▶ _Given records_:
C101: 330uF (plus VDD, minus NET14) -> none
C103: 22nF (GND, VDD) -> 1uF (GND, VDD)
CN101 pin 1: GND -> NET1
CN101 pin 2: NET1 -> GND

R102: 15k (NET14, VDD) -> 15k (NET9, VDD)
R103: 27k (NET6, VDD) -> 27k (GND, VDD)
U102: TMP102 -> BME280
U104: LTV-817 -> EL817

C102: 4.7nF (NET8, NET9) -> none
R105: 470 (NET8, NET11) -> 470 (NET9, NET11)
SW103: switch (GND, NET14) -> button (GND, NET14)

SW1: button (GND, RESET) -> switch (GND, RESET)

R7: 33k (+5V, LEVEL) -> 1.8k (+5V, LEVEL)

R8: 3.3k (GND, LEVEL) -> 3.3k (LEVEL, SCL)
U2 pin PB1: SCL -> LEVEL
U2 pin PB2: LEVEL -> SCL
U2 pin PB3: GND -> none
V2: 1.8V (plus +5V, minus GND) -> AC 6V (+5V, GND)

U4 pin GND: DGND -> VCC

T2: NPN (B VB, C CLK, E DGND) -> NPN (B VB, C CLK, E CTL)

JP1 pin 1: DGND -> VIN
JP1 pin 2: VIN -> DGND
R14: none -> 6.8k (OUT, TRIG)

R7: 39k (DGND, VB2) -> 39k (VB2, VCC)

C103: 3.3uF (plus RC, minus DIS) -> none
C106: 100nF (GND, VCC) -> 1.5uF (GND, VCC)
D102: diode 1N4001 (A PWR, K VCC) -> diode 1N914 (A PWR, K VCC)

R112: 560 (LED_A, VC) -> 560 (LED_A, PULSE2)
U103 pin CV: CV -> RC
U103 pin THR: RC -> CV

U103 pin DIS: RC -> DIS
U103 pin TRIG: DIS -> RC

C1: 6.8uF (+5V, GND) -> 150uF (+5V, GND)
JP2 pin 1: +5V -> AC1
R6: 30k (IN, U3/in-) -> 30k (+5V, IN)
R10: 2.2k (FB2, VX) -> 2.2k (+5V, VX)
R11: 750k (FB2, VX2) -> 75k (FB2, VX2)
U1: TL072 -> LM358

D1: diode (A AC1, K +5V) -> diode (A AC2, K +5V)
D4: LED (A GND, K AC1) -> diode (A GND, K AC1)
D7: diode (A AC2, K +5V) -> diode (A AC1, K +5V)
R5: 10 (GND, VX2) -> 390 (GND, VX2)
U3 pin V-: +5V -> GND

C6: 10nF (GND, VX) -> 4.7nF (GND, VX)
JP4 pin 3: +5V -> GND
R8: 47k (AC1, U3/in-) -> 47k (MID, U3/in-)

▶ _Problem statement_: In the entries above, find each line with "none" and copy it.

▶ _Answer_:
C101: 330uF (plus VDD, minus NET14) -> none
C102: 4.7nF (NET8, NET9) -> none
U2 pin PB3: GND -> none
R14: none -> 6.8k (OUT, TRIG)
C103: 3.3uF (plus RC, minus DIS) -> none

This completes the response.